[Task input Boundary: Start]

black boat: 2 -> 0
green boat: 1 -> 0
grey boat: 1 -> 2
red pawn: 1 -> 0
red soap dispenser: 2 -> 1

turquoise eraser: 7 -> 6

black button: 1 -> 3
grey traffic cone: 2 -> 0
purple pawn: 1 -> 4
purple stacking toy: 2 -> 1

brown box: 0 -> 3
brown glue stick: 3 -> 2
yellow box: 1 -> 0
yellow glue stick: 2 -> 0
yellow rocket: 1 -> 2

[Task input Boundary: End]
[Task input Boundary: Start]

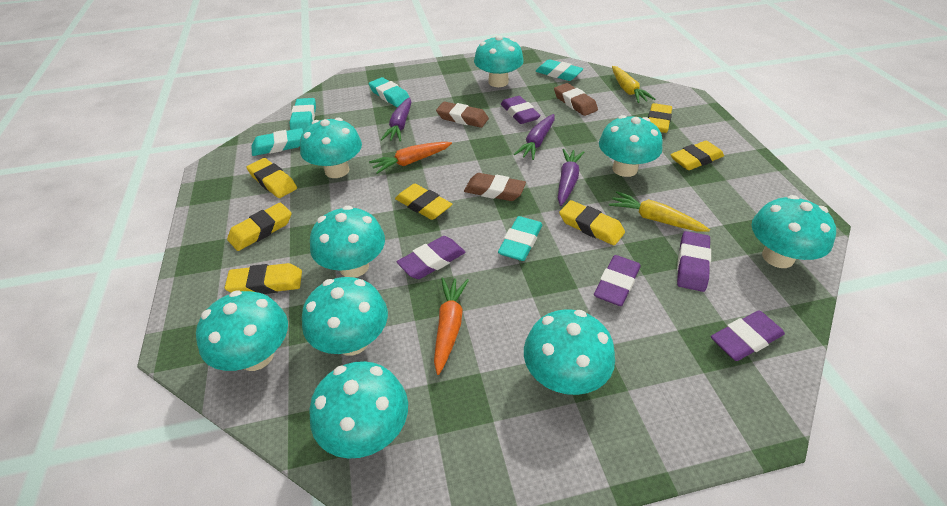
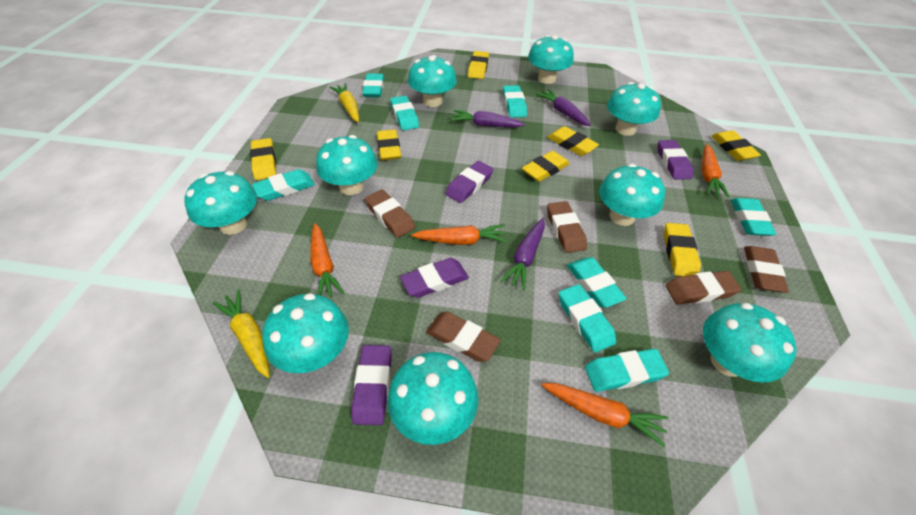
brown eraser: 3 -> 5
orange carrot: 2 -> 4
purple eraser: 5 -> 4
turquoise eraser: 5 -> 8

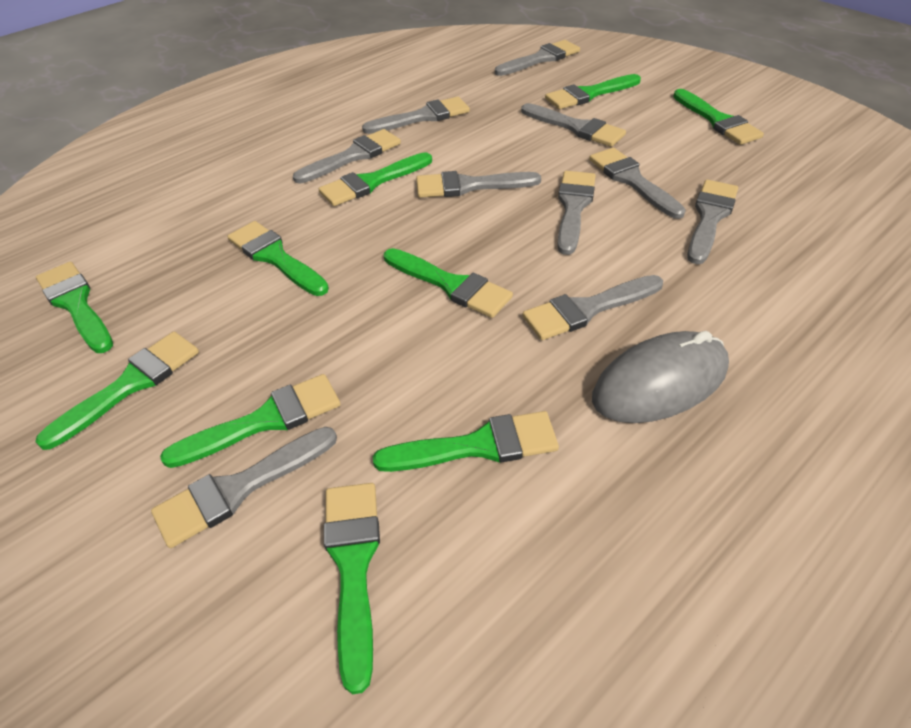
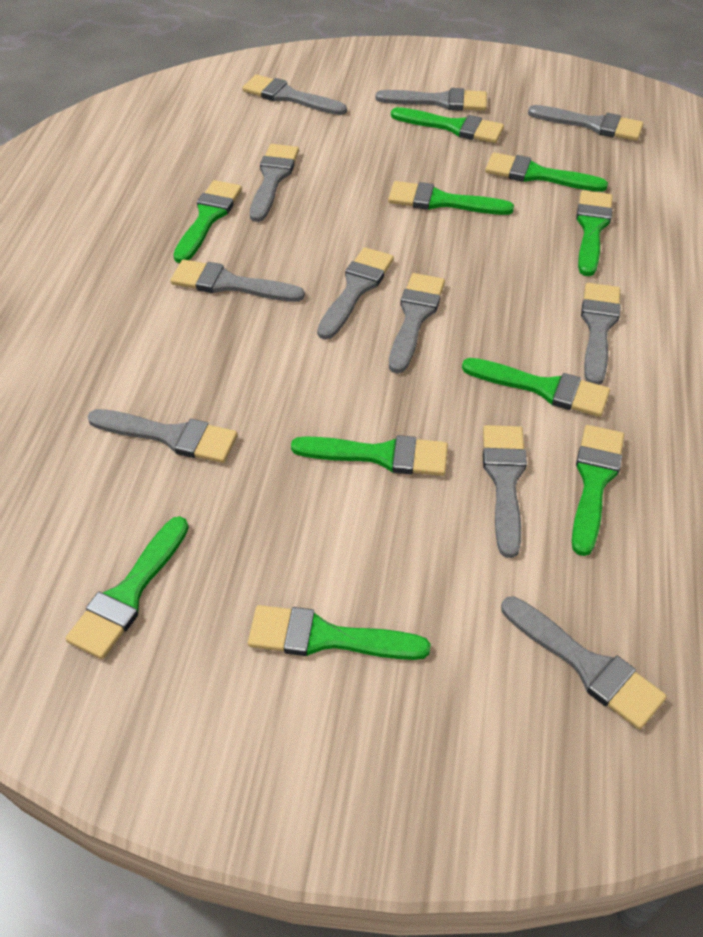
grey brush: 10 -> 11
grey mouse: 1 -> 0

[Task input Boundary: End]

Exercise details: Would you output, from the records above, exactly the run of lines that starts at the line containing "grey traffic cone: 2 -> 0" and ends at the line containing "yellow rocket: 1 -> 2", and only that run?

Exercise answer:
grey traffic cone: 2 -> 0
purple pawn: 1 -> 4
purple stacking toy: 2 -> 1

brown box: 0 -> 3
brown glue stick: 3 -> 2
yellow box: 1 -> 0
yellow glue stick: 2 -> 0
yellow rocket: 1 -> 2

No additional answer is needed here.